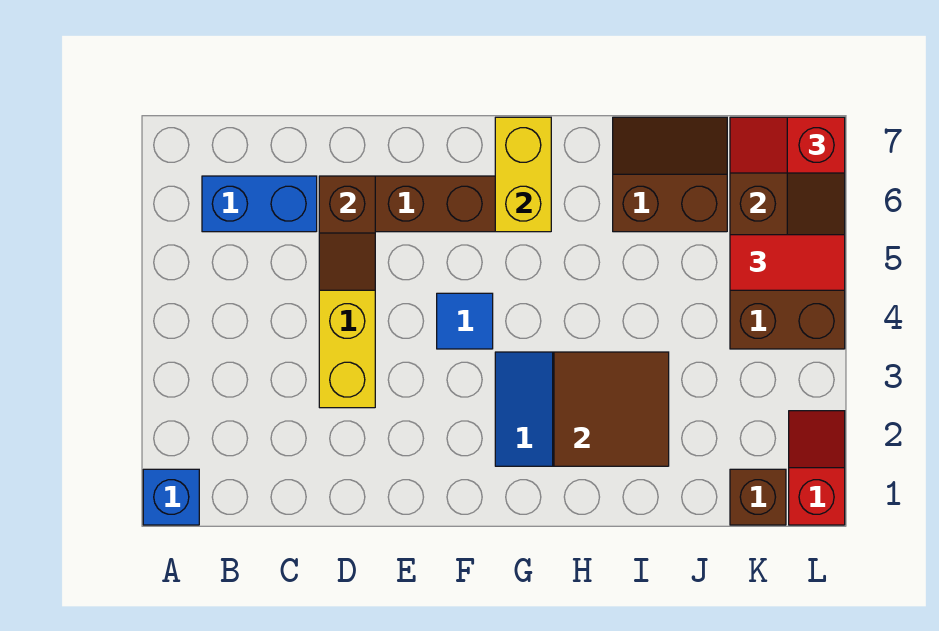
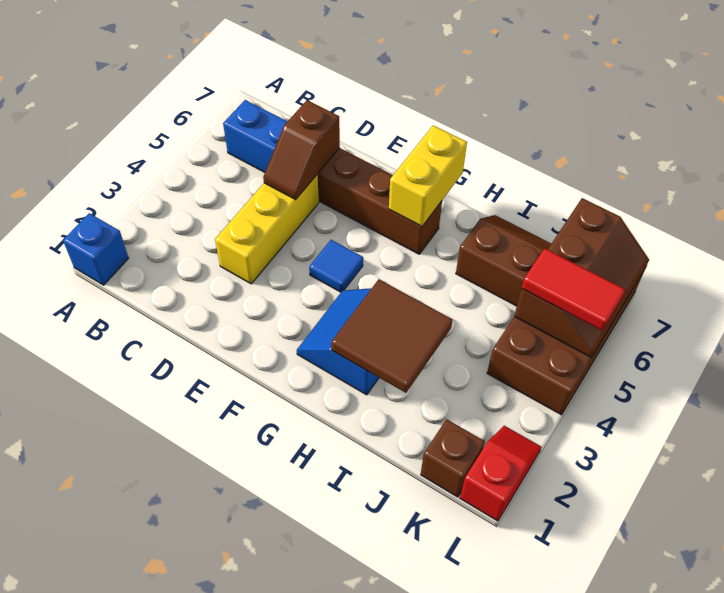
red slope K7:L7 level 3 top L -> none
::::::::::
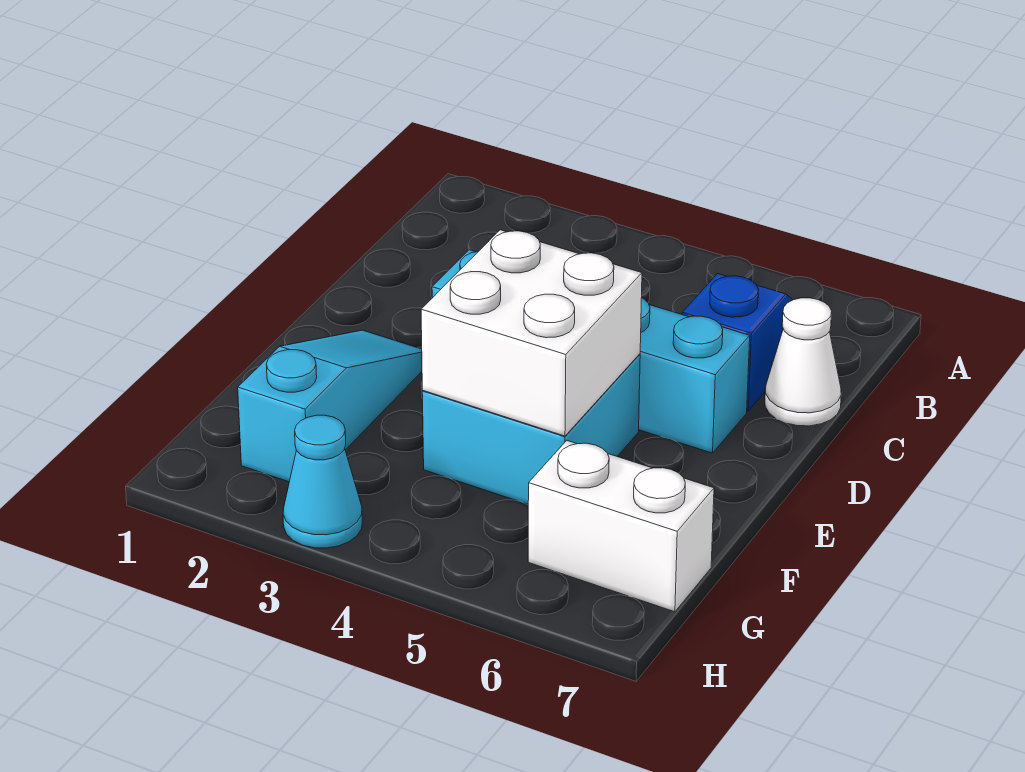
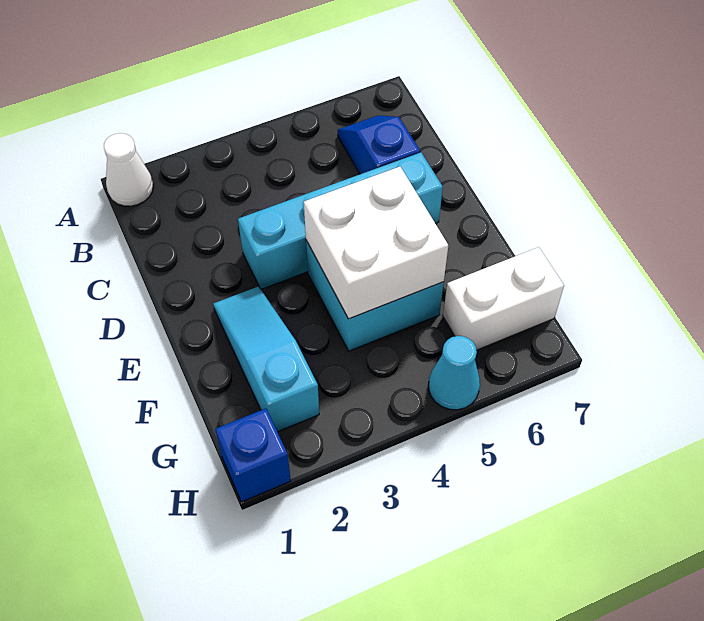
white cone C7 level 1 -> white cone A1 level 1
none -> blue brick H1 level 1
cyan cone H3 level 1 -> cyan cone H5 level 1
::::::::::
▶ **What is required**
Only the lines above from the line containing "white cone C7" through the line containing "cyan cone H3 level 1 -> cyan cone H5 level 1" should be retyped, exactly and with both ends included.

▶ **Answer for this exercise**
white cone C7 level 1 -> white cone A1 level 1
none -> blue brick H1 level 1
cyan cone H3 level 1 -> cyan cone H5 level 1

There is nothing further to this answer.